• [PROBLEM TO SOLVE]: Reproduce all the data exactly, without pictures.
RECORD EXCERPTS below:
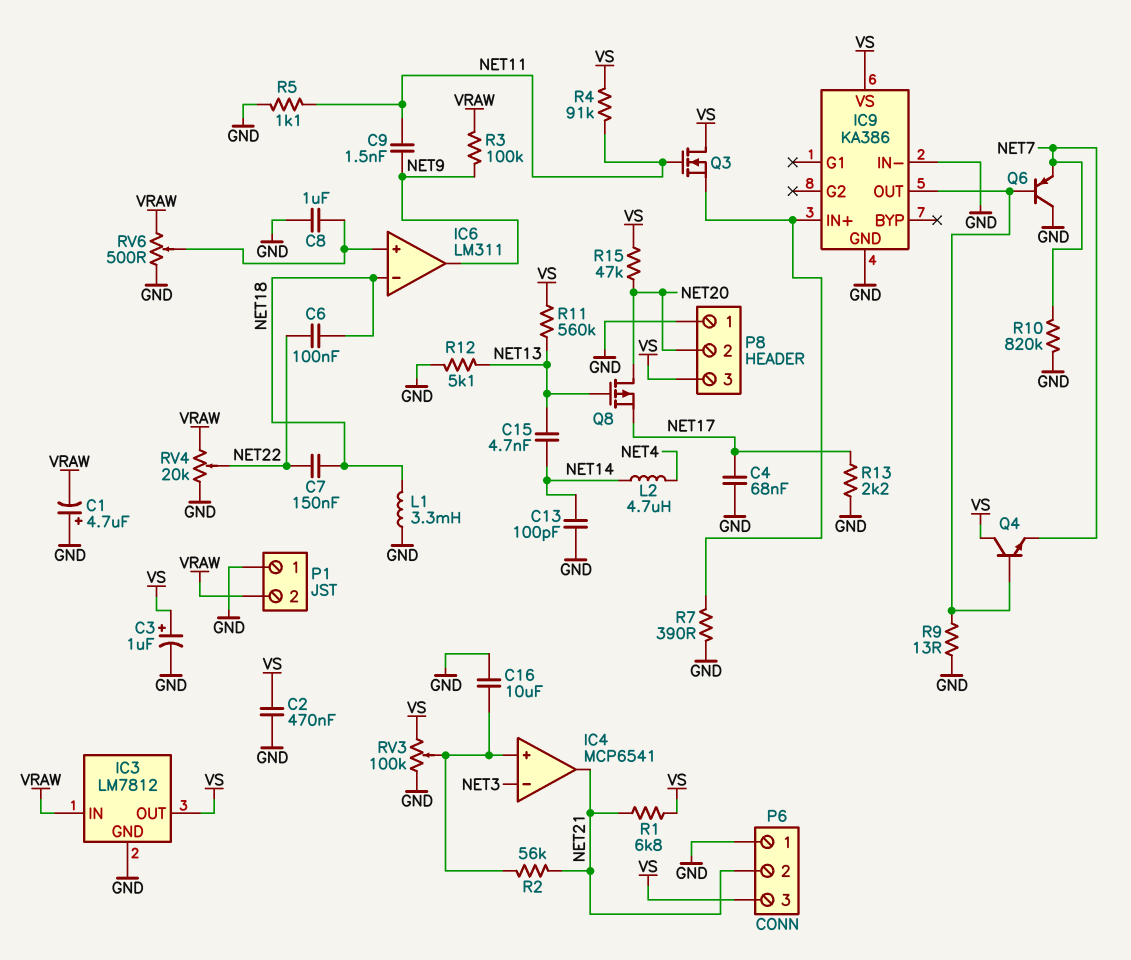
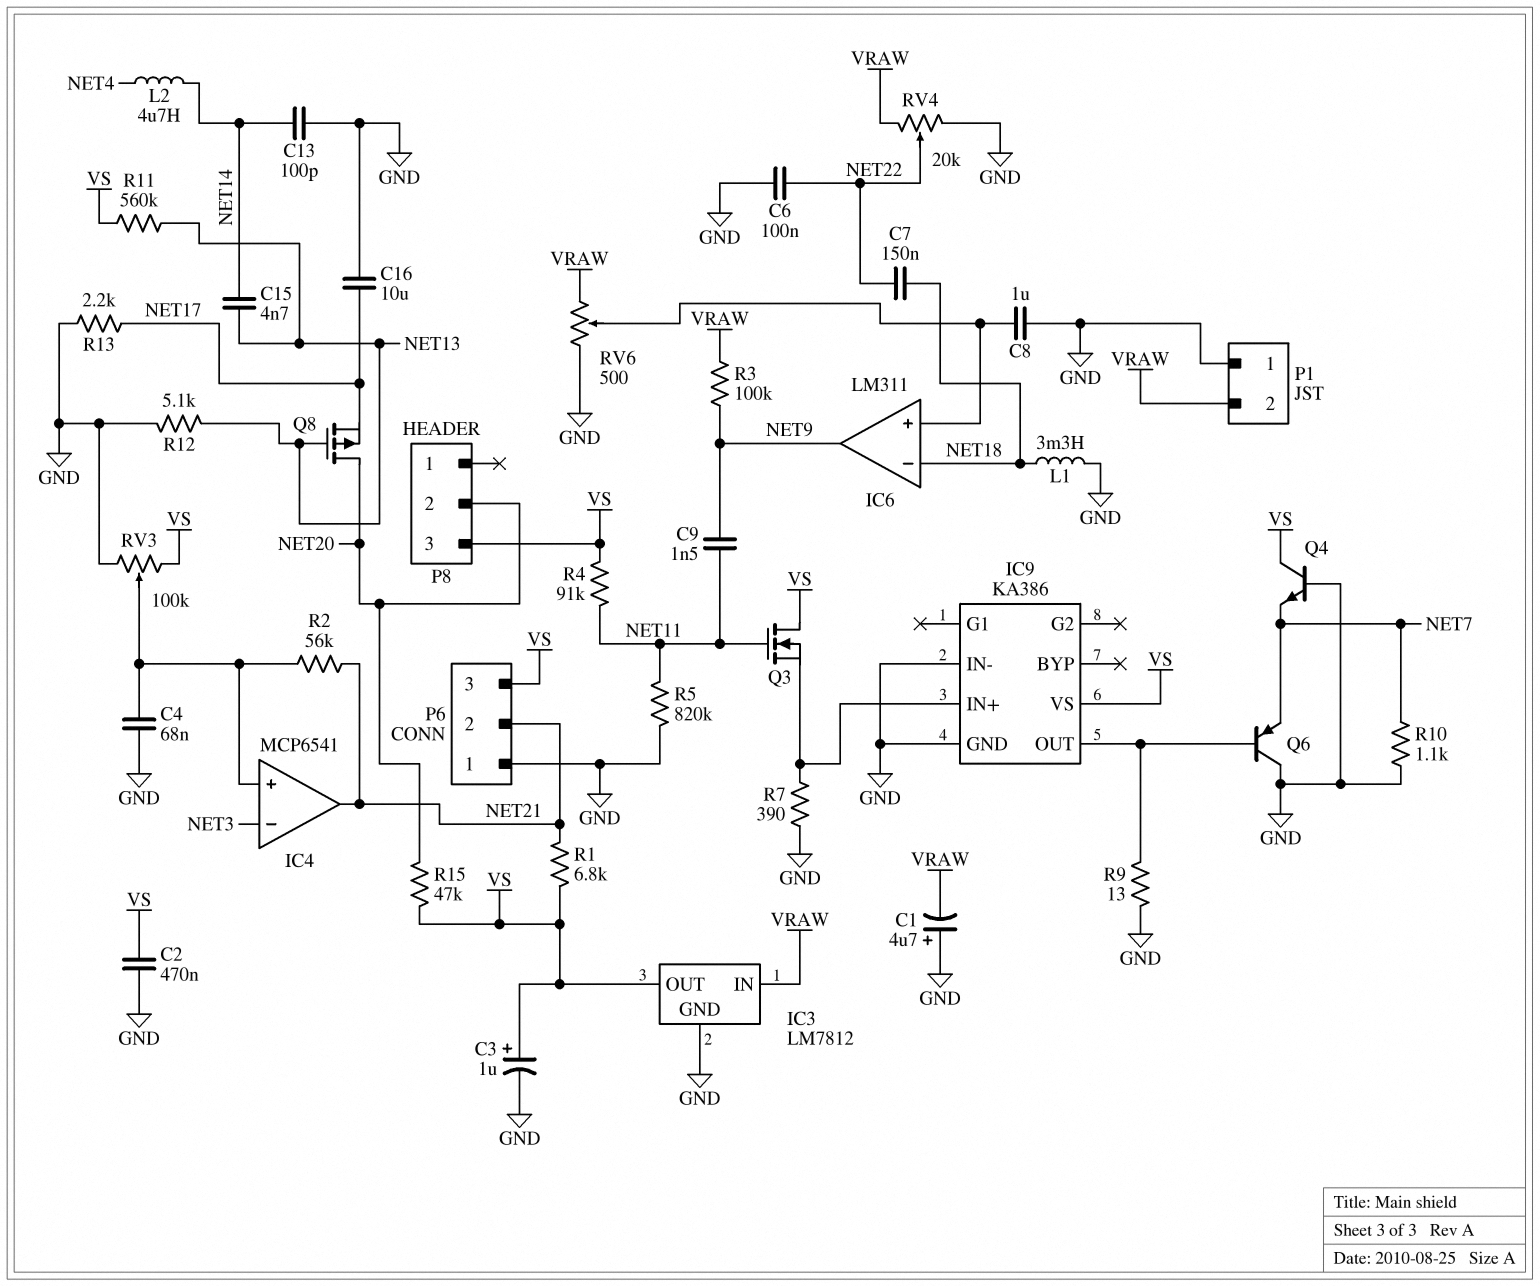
C4: 68nF (GND, NET17) -> 68nF (GND, IC4/in+)
C6: 100nF (NET18, NET22) -> 100nF (GND, NET22)
C16: 10uF (GND, IC4/in+) -> 10uF (GND, NET17)
P8 pin 1: GND -> none
Q4: NPN (B IC9/OUT, C VS, E NET7) -> NPN (B GND, C VS, E NET7)
R5: 1.1k (GND, NET11) -> 820k (GND, NET11)
R10: 820k (GND, NET7) -> 1.1k (GND, NET7)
End of RECORD EXCERPTS.
• [ANSWER BOX]:
C4: 68nF (GND, NET17) -> 68nF (GND, IC4/in+)
C6: 100nF (NET18, NET22) -> 100nF (GND, NET22)
C16: 10uF (GND, IC4/in+) -> 10uF (GND, NET17)
P8 pin 1: GND -> none
Q4: NPN (B IC9/OUT, C VS, E NET7) -> NPN (B GND, C VS, E NET7)
R5: 1.1k (GND, NET11) -> 820k (GND, NET11)
R10: 820k (GND, NET7) -> 1.1k (GND, NET7)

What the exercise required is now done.